====== RECORDS SUPPLIED
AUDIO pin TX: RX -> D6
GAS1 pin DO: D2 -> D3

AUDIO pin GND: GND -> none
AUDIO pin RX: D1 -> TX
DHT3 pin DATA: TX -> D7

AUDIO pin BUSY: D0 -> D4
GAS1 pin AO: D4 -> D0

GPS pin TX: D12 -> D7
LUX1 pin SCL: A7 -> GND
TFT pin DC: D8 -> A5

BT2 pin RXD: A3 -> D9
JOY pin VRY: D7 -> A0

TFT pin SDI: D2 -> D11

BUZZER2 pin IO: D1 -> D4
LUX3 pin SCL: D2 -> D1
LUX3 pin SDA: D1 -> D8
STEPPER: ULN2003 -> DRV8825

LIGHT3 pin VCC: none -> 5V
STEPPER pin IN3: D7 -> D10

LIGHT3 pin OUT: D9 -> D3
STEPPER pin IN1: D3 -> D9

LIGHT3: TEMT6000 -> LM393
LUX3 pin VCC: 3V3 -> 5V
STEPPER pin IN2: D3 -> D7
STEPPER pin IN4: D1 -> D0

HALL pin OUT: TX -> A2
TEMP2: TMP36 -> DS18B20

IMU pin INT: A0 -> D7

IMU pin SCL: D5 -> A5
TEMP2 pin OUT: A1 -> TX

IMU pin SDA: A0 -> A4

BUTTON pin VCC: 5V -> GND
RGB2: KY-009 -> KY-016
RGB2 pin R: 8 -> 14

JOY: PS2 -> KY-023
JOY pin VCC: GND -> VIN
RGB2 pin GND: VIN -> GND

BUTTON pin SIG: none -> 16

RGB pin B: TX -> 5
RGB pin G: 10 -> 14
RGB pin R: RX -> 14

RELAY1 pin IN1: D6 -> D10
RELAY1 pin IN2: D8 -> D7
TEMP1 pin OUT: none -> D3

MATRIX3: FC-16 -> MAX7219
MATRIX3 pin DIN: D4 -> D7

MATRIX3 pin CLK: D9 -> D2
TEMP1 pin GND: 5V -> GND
============
(WHAT NEEDS TO BE DONE) Give the number of lines in the records where the word "STEPPER" occurs, and add nothing.

(TASK SOLUTION) 5